*TASK STATEMENT*. If a line of the data below contains the string "none", copy it into your answer.
++++++++++
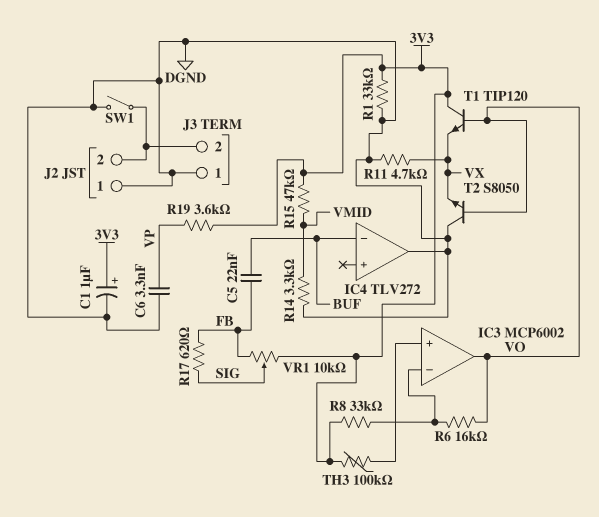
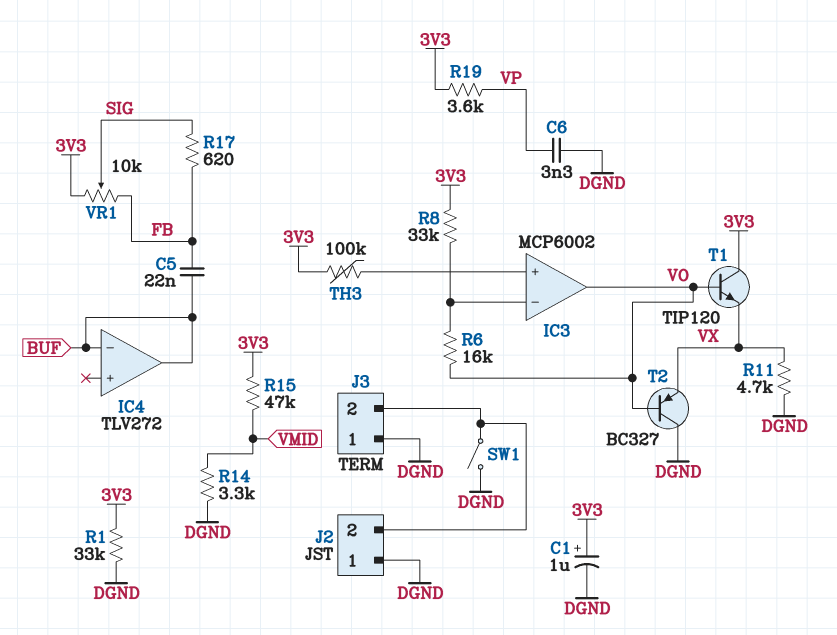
IC4 pin out: DGND -> BUF
T2: NPN S8050 (B VO, C DGND, E VX) -> PNP BC327 (B VO, C DGND, E VX)

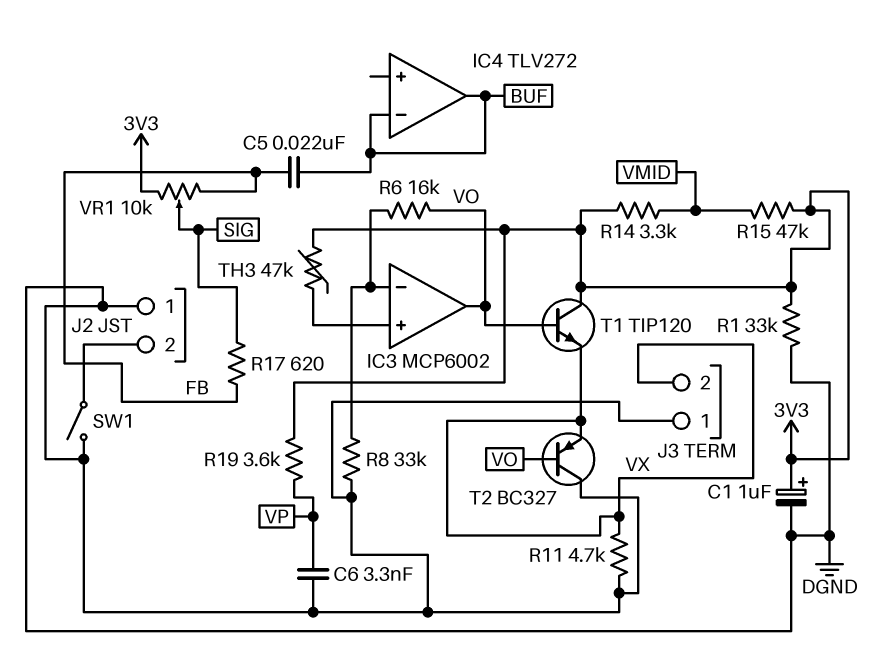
J3 pin 2: J2/2 -> VX
R8: 33k (3V3, IC3/in-) -> 33k (DGND, IC3/in-)
R14: 3.3k (DGND, VMID) -> 3.3k (3V3, VMID)
TH3: 100k (3V3, IC3/in+) -> 47k (3V3, IC3/in+)

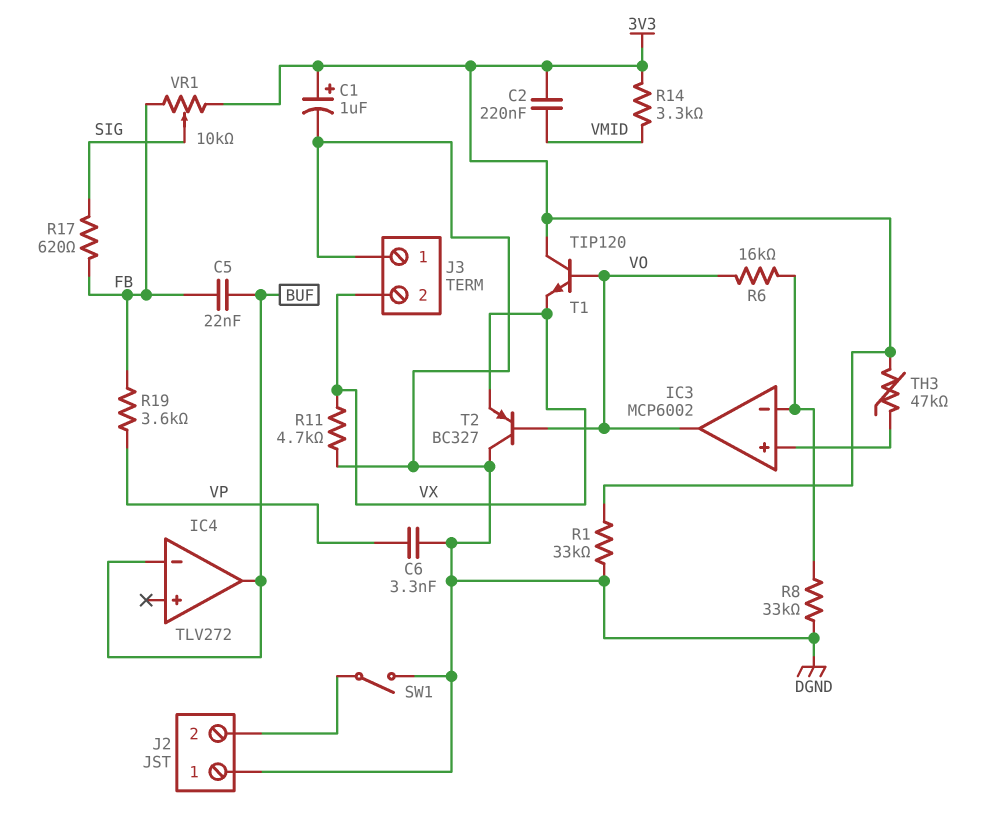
C2: none -> 220nF (3V3, VMID)
R15: 47k (3V3, VMID) -> none
R19: 3.6k (3V3, VP) -> 3.6k (FB, VP)

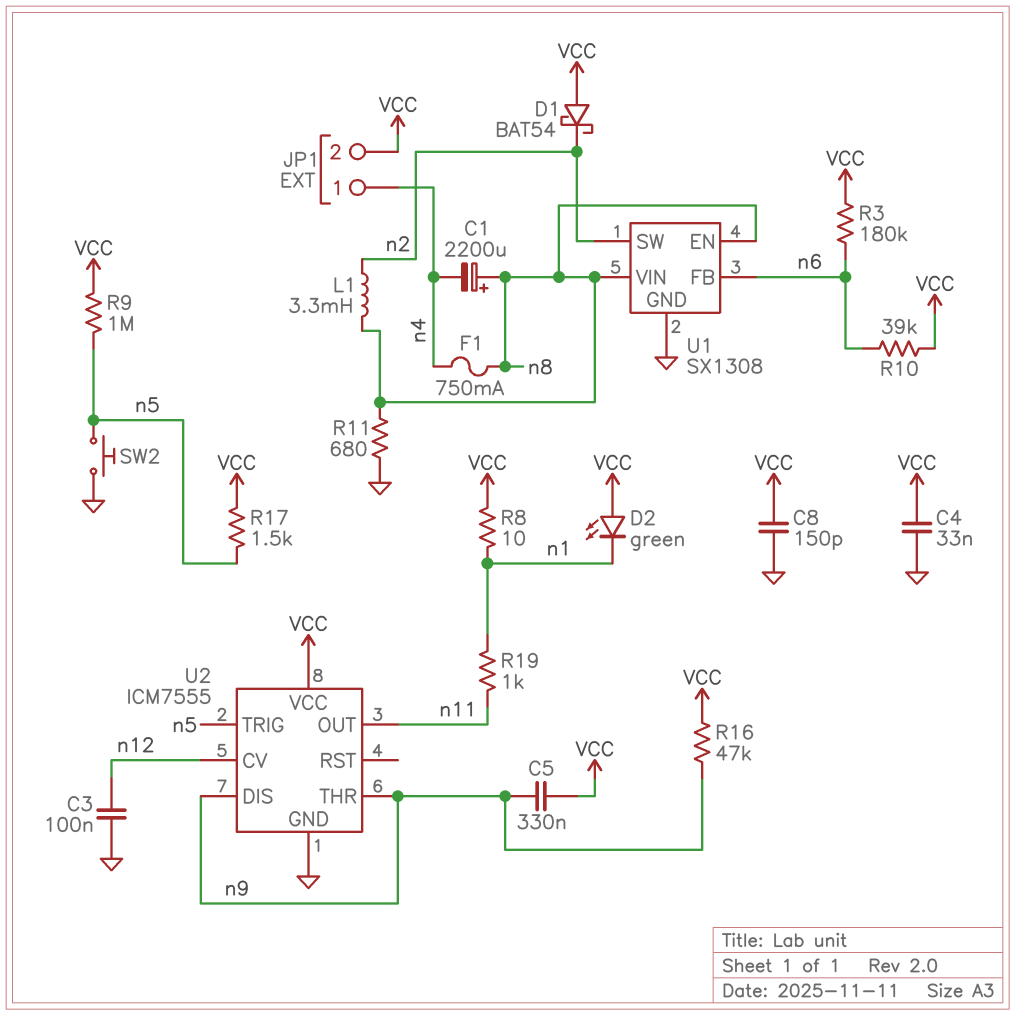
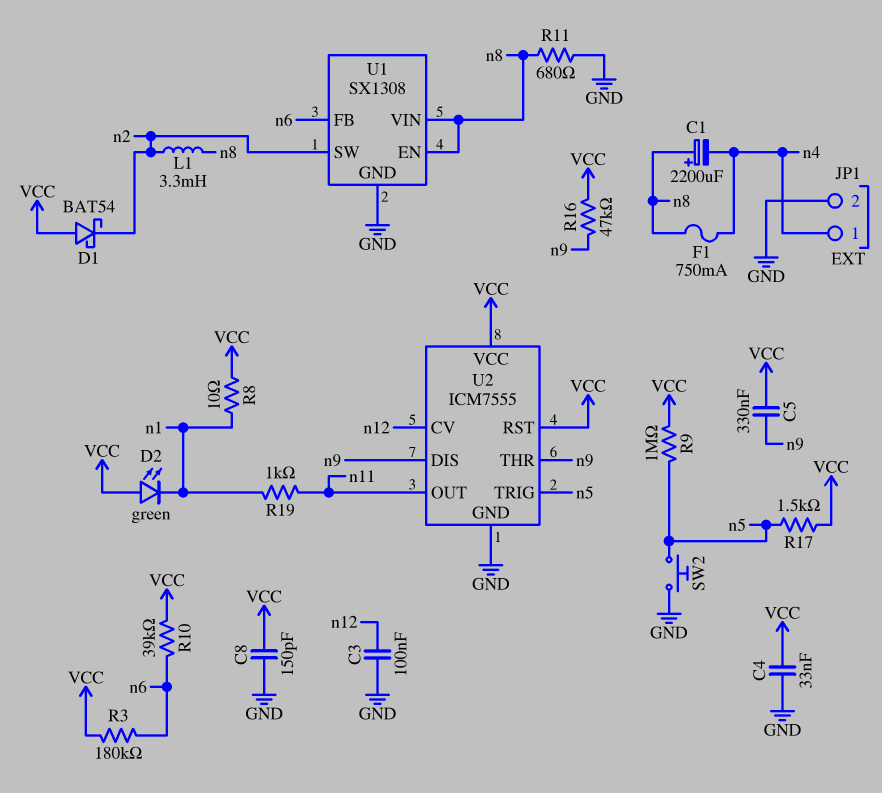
JP1 pin 2: VCC -> GND
U2 pin RST: none -> VCC

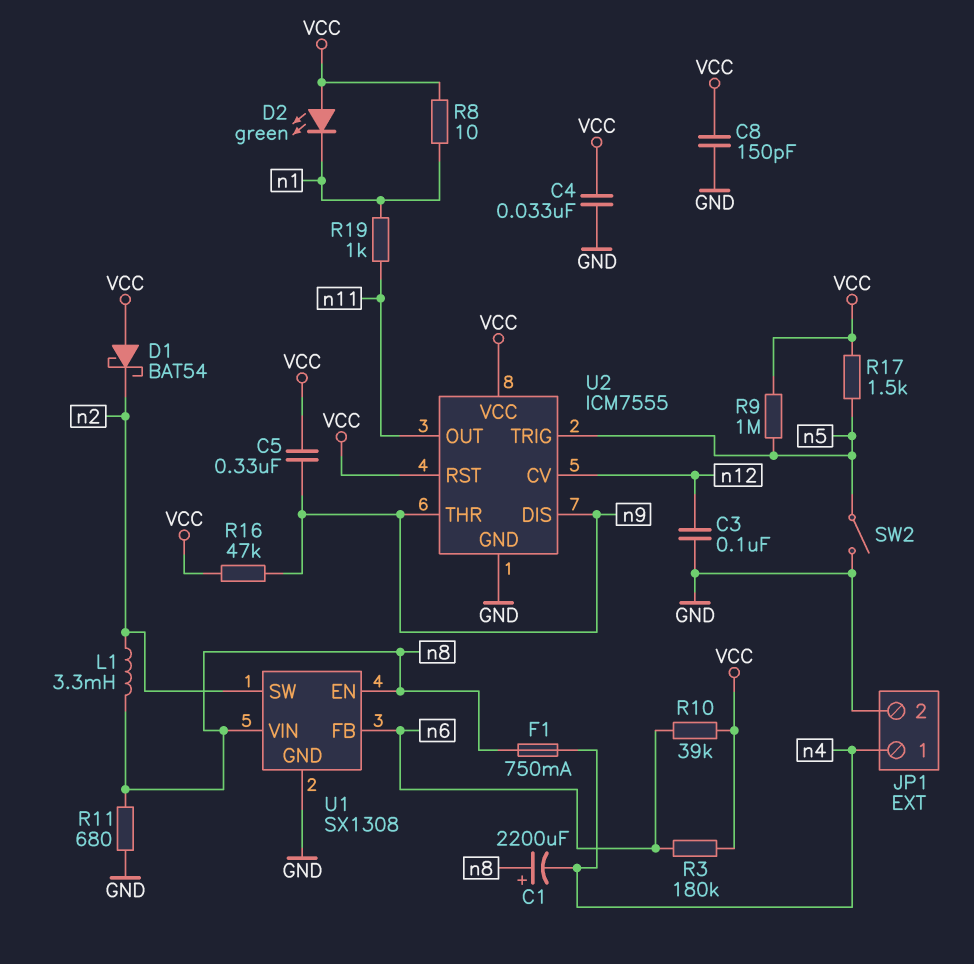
SW2: button (GND, n5) -> switch (GND, n5)

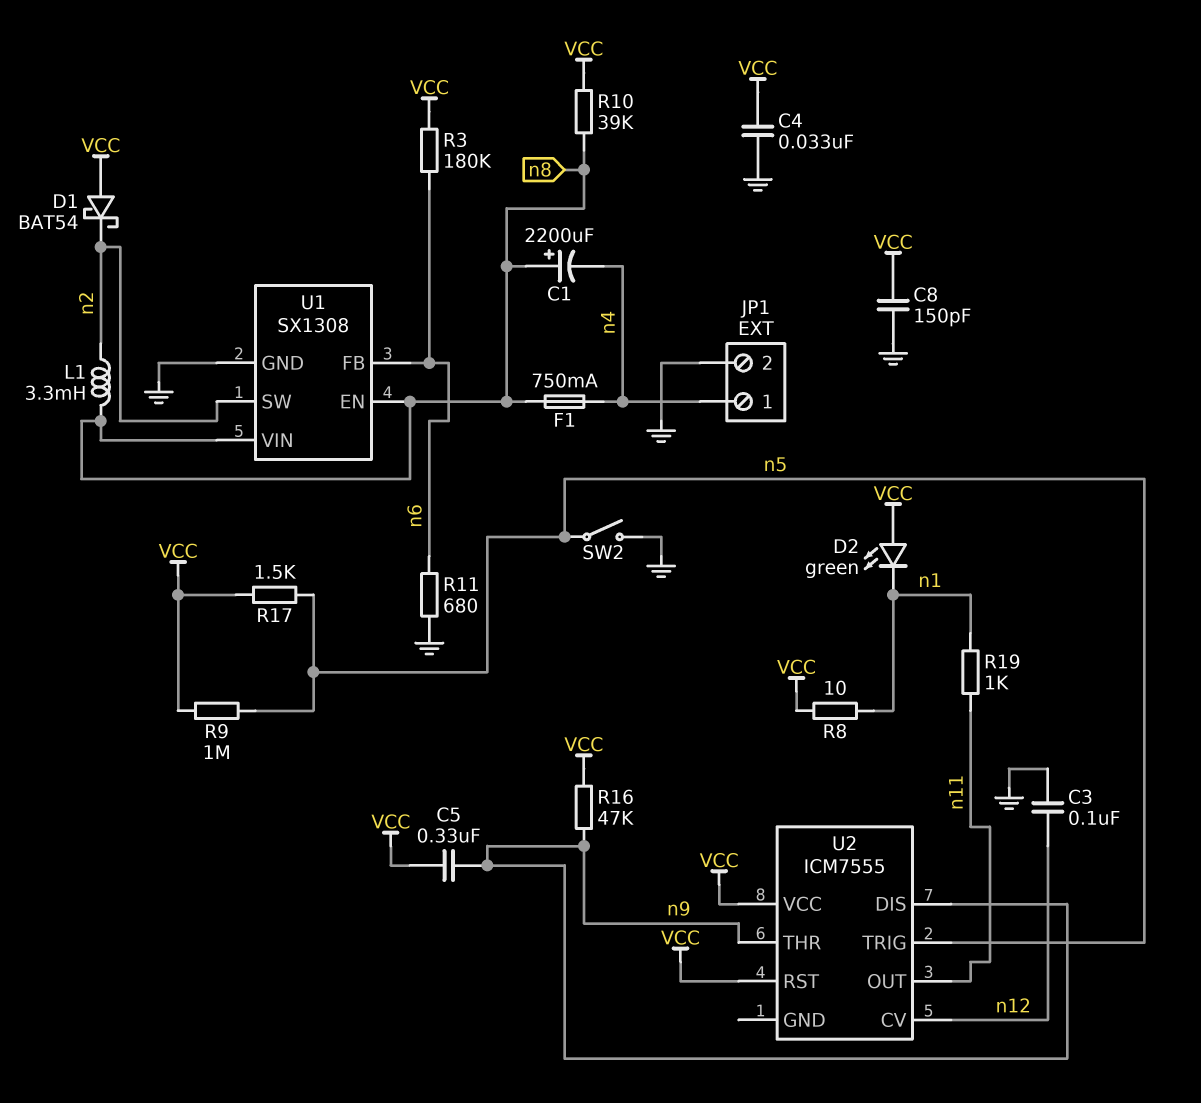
R10: 39k (VCC, n6) -> 39k (VCC, n8)
R11: 680 (GND, n8) -> 680 (GND, n6)
U2 pin GND: GND -> none

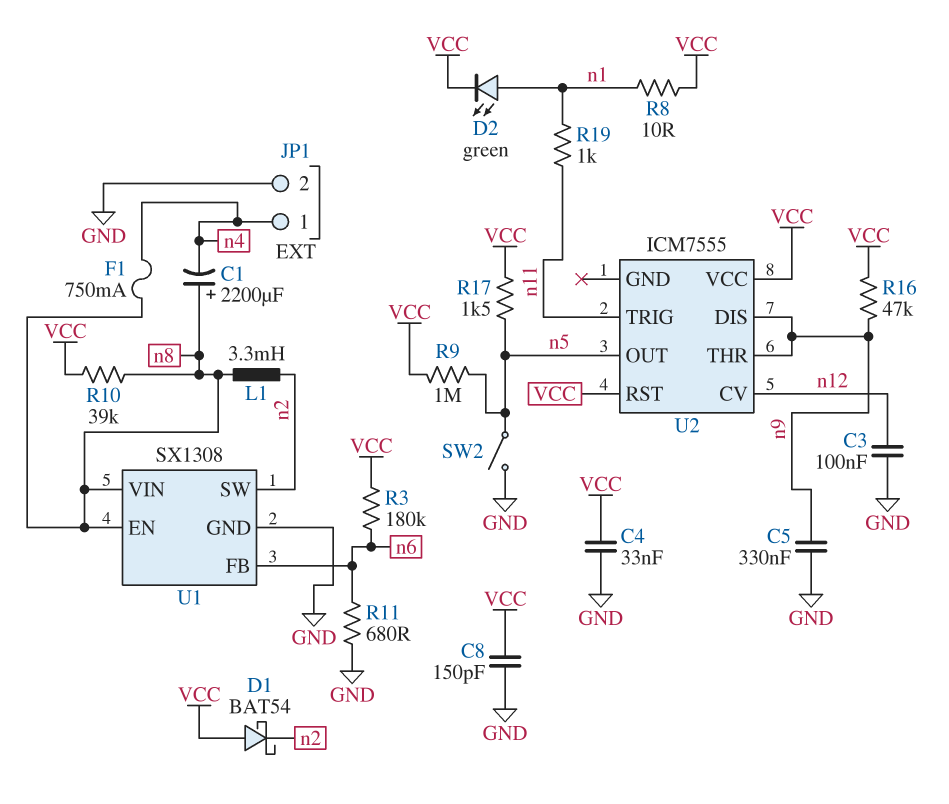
C5: 330nF (VCC, n9) -> 330nF (GND, n9)
D2: LED green (A VCC, K n1) -> LED green (A n1, K VCC)
U2 pin OUT: n11 -> n5
U2 pin TRIG: n5 -> n11

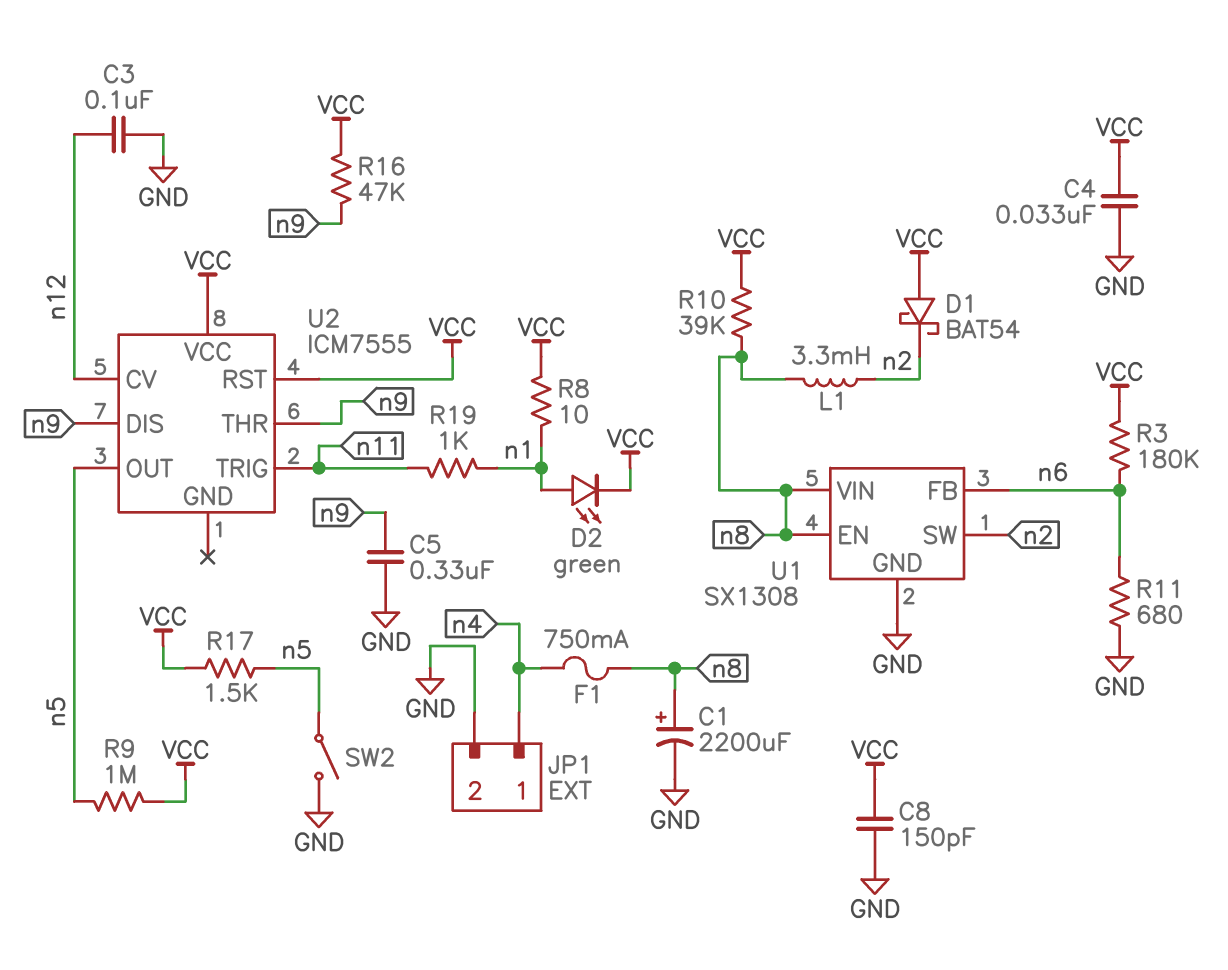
C1: 2200uF (plus n8, minus n4) -> 2200uF (plus n8, minus GND)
++++++++++
*REPLY TO THE EXERCISE*.
C2: none -> 220nF (3V3, VMID)
R15: 47k (3V3, VMID) -> none
U2 pin RST: none -> VCC
U2 pin GND: GND -> none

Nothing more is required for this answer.